* [Task to complete]
Lines in the entries below where the word "VLOAD" shows up should each be copied.

>>>

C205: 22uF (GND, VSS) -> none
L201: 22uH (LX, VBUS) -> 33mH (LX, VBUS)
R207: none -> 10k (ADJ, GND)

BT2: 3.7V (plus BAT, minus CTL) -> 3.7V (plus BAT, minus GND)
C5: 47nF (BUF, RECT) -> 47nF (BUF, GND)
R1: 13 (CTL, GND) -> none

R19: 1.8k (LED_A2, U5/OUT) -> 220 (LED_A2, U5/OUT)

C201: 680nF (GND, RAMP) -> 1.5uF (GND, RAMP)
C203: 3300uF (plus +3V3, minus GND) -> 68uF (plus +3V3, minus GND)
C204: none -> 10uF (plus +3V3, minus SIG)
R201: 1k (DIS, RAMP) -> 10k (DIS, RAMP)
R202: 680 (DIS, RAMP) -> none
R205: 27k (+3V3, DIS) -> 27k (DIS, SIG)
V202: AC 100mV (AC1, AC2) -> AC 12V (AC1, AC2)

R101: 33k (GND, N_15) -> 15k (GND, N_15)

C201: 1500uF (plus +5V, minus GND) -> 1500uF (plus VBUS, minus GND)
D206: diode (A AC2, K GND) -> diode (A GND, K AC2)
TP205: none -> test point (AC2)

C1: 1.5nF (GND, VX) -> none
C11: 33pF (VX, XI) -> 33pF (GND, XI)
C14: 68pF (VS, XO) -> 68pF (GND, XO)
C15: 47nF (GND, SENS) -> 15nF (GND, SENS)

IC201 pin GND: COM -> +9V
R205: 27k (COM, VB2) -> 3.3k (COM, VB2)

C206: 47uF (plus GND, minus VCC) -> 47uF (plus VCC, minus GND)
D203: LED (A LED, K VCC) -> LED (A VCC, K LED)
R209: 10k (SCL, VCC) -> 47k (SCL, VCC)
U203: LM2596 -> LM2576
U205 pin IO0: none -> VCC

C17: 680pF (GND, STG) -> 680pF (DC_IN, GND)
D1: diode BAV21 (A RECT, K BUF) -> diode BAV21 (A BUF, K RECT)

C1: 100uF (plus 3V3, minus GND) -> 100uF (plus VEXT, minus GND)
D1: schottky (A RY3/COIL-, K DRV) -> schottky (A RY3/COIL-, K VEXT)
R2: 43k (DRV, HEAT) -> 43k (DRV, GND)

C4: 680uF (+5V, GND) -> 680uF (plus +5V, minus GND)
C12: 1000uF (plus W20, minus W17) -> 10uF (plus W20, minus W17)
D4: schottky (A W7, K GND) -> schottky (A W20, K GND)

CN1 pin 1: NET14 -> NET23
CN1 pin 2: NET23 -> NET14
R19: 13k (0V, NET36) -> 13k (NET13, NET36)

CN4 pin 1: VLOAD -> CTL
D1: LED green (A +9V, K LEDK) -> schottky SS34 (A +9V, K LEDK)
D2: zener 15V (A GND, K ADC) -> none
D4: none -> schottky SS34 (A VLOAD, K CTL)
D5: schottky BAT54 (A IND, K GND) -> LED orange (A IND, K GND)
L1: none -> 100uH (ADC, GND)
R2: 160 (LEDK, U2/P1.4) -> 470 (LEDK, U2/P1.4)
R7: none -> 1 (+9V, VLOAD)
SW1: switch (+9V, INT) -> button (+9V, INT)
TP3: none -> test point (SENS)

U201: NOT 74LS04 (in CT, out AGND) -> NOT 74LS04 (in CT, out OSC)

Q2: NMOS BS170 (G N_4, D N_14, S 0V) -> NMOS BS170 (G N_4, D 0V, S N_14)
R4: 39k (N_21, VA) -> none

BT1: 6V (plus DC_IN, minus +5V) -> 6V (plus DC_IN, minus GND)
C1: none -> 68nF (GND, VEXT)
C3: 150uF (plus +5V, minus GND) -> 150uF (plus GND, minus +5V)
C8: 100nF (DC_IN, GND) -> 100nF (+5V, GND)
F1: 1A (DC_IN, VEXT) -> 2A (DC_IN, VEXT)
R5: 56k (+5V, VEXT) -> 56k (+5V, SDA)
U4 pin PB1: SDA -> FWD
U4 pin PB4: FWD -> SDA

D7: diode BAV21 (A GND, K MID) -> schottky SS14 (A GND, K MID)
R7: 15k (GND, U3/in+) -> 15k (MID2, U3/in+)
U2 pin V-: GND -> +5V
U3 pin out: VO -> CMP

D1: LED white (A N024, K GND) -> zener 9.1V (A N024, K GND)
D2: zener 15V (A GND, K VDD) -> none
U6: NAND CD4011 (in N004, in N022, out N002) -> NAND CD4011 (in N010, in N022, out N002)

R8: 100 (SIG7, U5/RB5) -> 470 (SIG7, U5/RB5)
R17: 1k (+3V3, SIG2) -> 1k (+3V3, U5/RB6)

<<<

* [Final answer]
CN4 pin 1: VLOAD -> CTL
D4: none -> schottky SS34 (A VLOAD, K CTL)
R7: none -> 1 (+9V, VLOAD)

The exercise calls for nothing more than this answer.